━━ Input data

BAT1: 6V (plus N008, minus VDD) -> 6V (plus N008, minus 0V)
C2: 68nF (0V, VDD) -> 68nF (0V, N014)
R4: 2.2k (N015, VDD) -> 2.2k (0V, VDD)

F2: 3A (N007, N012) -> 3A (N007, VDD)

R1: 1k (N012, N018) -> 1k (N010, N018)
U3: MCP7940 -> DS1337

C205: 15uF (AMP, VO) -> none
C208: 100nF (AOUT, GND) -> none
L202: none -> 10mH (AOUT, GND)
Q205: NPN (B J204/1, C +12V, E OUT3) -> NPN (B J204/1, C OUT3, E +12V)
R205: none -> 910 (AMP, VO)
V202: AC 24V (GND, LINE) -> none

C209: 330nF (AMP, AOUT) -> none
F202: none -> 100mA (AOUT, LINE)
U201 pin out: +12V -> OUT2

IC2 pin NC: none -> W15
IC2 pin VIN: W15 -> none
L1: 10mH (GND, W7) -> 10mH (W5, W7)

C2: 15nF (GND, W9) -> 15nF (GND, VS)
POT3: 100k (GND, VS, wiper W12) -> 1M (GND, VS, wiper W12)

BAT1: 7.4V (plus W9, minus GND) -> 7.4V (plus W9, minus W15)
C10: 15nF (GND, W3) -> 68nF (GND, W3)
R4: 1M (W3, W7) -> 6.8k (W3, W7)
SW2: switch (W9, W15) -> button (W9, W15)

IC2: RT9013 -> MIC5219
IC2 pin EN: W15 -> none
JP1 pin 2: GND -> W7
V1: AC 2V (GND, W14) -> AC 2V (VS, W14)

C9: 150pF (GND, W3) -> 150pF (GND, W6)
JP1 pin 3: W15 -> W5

━━━━

What is expected: Repeat the records above with every character intact.

Final answer:
BAT1: 6V (plus N008, minus VDD) -> 6V (plus N008, minus 0V)
C2: 68nF (0V, VDD) -> 68nF (0V, N014)
R4: 2.2k (N015, VDD) -> 2.2k (0V, VDD)

F2: 3A (N007, N012) -> 3A (N007, VDD)

R1: 1k (N012, N018) -> 1k (N010, N018)
U3: MCP7940 -> DS1337

C205: 15uF (AMP, VO) -> none
C208: 100nF (AOUT, GND) -> none
L202: none -> 10mH (AOUT, GND)
Q205: NPN (B J204/1, C +12V, E OUT3) -> NPN (B J204/1, C OUT3, E +12V)
R205: none -> 910 (AMP, VO)
V202: AC 24V (GND, LINE) -> none

C209: 330nF (AMP, AOUT) -> none
F202: none -> 100mA (AOUT, LINE)
U201 pin out: +12V -> OUT2

IC2 pin NC: none -> W15
IC2 pin VIN: W15 -> none
L1: 10mH (GND, W7) -> 10mH (W5, W7)

C2: 15nF (GND, W9) -> 15nF (GND, VS)
POT3: 100k (GND, VS, wiper W12) -> 1M (GND, VS, wiper W12)

BAT1: 7.4V (plus W9, minus GND) -> 7.4V (plus W9, minus W15)
C10: 15nF (GND, W3) -> 68nF (GND, W3)
R4: 1M (W3, W7) -> 6.8k (W3, W7)
SW2: switch (W9, W15) -> button (W9, W15)

IC2: RT9013 -> MIC5219
IC2 pin EN: W15 -> none
JP1 pin 2: GND -> W7
V1: AC 2V (GND, W14) -> AC 2V (VS, W14)

C9: 150pF (GND, W3) -> 150pF (GND, W6)
JP1 pin 3: W15 -> W5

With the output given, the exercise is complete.